**WHAT IS EXPECTED:** Up to and including the line containing "J2 pin 2: GND -> n1", set down each line of the entries below exactly, starting from the first, and leave out the rest.

--- INPUT FOR THIS TASK Enclosed Below ---

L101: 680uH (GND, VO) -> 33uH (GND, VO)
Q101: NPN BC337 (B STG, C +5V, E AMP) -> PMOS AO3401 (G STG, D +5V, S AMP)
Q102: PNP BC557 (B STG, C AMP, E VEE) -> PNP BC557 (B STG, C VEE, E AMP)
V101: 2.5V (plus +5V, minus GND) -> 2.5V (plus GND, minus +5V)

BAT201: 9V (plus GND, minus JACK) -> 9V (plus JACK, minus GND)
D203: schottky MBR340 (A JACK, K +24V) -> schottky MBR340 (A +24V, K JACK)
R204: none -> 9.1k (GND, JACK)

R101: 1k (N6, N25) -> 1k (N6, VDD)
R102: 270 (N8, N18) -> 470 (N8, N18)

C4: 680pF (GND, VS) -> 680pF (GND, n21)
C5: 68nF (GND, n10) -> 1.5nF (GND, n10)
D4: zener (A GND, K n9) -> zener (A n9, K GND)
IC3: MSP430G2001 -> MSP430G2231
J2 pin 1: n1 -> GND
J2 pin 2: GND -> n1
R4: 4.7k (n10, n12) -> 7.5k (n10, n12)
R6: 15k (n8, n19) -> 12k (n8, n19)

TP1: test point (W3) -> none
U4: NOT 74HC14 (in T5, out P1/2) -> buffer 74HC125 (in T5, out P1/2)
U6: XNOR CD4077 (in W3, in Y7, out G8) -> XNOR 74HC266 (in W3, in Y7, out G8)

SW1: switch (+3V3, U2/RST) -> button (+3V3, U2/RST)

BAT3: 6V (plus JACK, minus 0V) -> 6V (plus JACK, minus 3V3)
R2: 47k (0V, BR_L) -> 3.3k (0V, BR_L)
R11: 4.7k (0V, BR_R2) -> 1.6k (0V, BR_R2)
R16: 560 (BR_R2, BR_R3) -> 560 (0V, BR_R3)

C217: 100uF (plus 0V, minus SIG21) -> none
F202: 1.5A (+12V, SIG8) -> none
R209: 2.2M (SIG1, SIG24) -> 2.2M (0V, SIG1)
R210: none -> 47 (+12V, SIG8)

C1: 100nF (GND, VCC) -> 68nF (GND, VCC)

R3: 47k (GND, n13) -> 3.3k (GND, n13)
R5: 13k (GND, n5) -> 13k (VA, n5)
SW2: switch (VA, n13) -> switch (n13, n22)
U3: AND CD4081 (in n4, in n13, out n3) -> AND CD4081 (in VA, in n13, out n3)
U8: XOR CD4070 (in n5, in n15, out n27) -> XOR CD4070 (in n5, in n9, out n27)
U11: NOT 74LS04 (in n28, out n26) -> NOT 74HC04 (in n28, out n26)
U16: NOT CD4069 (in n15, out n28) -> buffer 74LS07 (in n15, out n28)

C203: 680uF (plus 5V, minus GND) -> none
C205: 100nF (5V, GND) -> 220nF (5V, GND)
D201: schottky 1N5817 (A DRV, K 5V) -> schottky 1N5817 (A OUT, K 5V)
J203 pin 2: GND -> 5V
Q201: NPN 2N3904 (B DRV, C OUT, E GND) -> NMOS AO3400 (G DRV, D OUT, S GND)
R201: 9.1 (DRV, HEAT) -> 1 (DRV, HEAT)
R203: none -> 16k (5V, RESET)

--- End of Enclosed INPUT FOR THIS TASK ---

**SOLUTION:**
L101: 680uH (GND, VO) -> 33uH (GND, VO)
Q101: NPN BC337 (B STG, C +5V, E AMP) -> PMOS AO3401 (G STG, D +5V, S AMP)
Q102: PNP BC557 (B STG, C AMP, E VEE) -> PNP BC557 (B STG, C VEE, E AMP)
V101: 2.5V (plus +5V, minus GND) -> 2.5V (plus GND, minus +5V)

BAT201: 9V (plus GND, minus JACK) -> 9V (plus JACK, minus GND)
D203: schottky MBR340 (A JACK, K +24V) -> schottky MBR340 (A +24V, K JACK)
R204: none -> 9.1k (GND, JACK)

R101: 1k (N6, N25) -> 1k (N6, VDD)
R102: 270 (N8, N18) -> 470 (N8, N18)

C4: 680pF (GND, VS) -> 680pF (GND, n21)
C5: 68nF (GND, n10) -> 1.5nF (GND, n10)
D4: zener (A GND, K n9) -> zener (A n9, K GND)
IC3: MSP430G2001 -> MSP430G2231
J2 pin 1: n1 -> GND
J2 pin 2: GND -> n1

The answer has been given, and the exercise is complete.